_Work order_
Would you reproduce exactly the lines below from the one holding "red semicircle: (347, 157)" through the one holding "purple triangle: (24, 159)", inclusive, and no others?
[[ Given records, beginning ]]
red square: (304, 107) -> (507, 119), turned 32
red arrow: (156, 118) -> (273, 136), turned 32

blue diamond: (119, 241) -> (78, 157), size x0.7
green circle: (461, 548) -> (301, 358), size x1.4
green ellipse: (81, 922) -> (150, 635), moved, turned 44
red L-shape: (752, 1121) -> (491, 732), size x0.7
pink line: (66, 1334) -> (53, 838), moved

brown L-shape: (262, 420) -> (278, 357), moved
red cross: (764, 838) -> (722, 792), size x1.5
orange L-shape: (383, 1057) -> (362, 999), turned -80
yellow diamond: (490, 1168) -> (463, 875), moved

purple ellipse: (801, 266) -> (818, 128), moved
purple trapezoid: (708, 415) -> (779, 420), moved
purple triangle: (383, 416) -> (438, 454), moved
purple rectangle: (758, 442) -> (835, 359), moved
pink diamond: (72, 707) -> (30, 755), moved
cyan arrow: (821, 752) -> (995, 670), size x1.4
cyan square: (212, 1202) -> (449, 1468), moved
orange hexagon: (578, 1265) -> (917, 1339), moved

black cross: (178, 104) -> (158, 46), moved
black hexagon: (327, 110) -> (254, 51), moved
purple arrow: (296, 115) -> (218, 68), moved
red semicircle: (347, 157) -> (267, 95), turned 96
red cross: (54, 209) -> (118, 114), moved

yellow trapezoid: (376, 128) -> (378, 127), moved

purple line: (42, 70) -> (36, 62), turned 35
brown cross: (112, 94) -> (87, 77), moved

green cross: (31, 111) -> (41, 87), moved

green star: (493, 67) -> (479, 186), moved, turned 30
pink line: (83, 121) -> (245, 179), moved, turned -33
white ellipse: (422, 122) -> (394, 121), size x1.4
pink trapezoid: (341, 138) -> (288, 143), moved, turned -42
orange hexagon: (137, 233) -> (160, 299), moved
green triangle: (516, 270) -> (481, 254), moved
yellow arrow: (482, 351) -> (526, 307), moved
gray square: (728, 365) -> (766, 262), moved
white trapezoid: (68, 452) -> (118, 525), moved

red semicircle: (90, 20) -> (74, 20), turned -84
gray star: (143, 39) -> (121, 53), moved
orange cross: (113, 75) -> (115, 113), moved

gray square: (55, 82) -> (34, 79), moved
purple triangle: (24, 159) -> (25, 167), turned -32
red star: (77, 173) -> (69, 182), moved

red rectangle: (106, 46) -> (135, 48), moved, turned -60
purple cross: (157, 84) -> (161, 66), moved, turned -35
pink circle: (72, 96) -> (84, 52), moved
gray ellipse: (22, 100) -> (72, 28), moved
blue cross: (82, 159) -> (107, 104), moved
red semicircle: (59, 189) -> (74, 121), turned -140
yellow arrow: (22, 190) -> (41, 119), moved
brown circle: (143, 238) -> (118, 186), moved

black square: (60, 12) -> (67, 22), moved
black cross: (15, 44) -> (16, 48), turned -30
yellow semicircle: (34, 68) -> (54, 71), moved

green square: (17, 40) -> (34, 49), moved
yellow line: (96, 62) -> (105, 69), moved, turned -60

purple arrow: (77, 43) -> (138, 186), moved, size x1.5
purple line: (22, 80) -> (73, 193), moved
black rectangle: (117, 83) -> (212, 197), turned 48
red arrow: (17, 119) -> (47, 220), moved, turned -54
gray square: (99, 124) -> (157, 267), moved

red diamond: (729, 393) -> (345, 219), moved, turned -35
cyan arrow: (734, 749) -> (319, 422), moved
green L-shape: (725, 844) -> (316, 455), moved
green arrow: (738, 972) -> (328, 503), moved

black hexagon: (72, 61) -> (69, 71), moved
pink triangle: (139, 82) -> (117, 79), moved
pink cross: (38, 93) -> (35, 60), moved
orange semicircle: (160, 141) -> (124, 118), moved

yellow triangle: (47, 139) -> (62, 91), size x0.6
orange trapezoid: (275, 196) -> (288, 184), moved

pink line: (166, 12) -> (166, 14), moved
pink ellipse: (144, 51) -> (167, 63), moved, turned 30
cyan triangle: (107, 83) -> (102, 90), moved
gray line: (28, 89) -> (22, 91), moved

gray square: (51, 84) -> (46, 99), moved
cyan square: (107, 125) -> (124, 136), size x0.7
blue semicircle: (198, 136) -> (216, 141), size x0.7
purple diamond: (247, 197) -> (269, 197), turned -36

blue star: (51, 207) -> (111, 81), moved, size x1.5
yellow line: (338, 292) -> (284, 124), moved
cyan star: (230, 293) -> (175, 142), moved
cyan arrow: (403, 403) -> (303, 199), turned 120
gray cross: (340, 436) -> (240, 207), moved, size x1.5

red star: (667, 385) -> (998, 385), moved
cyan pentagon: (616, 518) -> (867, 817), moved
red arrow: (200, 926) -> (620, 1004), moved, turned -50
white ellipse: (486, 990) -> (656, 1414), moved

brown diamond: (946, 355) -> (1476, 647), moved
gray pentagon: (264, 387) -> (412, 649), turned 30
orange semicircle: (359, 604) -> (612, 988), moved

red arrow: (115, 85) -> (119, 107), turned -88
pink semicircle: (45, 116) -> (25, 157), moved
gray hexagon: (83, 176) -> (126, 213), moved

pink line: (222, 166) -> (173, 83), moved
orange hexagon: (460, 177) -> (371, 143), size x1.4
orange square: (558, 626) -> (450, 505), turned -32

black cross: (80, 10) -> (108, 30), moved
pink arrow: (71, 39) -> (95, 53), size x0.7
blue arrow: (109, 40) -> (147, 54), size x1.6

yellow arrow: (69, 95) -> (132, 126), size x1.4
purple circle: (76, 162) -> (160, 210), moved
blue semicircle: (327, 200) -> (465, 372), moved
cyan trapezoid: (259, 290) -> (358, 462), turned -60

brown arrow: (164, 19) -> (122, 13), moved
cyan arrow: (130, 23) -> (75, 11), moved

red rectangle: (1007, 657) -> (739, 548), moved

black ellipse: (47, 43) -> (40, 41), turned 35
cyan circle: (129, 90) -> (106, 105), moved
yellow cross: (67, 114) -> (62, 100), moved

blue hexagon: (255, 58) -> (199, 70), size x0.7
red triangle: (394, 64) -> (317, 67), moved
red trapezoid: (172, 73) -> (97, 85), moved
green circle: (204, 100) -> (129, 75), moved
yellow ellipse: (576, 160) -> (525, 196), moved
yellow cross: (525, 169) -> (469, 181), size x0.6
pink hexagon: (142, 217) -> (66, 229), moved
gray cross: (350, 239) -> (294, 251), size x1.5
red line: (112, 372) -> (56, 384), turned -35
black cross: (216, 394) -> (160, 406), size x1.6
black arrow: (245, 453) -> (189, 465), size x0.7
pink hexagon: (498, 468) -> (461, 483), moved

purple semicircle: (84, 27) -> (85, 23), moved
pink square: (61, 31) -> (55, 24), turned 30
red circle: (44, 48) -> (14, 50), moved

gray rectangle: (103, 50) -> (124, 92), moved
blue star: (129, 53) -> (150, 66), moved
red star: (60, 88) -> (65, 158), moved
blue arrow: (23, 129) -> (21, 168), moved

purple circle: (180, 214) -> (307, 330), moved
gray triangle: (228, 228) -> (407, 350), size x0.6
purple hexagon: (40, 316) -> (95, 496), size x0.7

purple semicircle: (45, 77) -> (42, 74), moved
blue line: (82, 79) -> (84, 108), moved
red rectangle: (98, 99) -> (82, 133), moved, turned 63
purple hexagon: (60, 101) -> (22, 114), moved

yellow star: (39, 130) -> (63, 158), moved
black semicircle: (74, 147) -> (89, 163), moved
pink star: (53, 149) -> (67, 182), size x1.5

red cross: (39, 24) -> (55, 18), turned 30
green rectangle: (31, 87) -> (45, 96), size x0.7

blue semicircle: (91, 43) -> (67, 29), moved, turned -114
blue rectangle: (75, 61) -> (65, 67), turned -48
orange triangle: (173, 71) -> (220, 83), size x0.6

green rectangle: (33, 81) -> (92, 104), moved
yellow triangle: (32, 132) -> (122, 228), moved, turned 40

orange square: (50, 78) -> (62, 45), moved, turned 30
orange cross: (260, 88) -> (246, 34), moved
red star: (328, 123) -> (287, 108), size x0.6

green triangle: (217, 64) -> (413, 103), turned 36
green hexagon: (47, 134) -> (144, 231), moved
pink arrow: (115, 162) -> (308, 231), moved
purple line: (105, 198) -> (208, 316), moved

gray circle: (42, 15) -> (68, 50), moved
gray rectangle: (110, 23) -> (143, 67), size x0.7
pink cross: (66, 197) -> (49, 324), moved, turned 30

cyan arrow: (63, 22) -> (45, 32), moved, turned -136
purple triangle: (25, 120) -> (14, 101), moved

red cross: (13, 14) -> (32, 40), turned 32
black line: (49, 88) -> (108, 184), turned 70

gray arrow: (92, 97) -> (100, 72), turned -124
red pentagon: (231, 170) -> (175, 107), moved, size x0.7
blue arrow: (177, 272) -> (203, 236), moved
[[ Given records, end ]]
_Answer space_
red semicircle: (347, 157) -> (267, 95), turned 96
red cross: (54, 209) -> (118, 114), moved

yellow trapezoid: (376, 128) -> (378, 127), moved

purple line: (42, 70) -> (36, 62), turned 35
brown cross: (112, 94) -> (87, 77), moved

green cross: (31, 111) -> (41, 87), moved

green star: (493, 67) -> (479, 186), moved, turned 30
pink line: (83, 121) -> (245, 179), moved, turned -33
white ellipse: (422, 122) -> (394, 121), size x1.4
pink trapezoid: (341, 138) -> (288, 143), moved, turned -42
orange hexagon: (137, 233) -> (160, 299), moved
green triangle: (516, 270) -> (481, 254), moved
yellow arrow: (482, 351) -> (526, 307), moved
gray square: (728, 365) -> (766, 262), moved
white trapezoid: (68, 452) -> (118, 525), moved

red semicircle: (90, 20) -> (74, 20), turned -84
gray star: (143, 39) -> (121, 53), moved
orange cross: (113, 75) -> (115, 113), moved

gray square: (55, 82) -> (34, 79), moved
purple triangle: (24, 159) -> (25, 167), turned -32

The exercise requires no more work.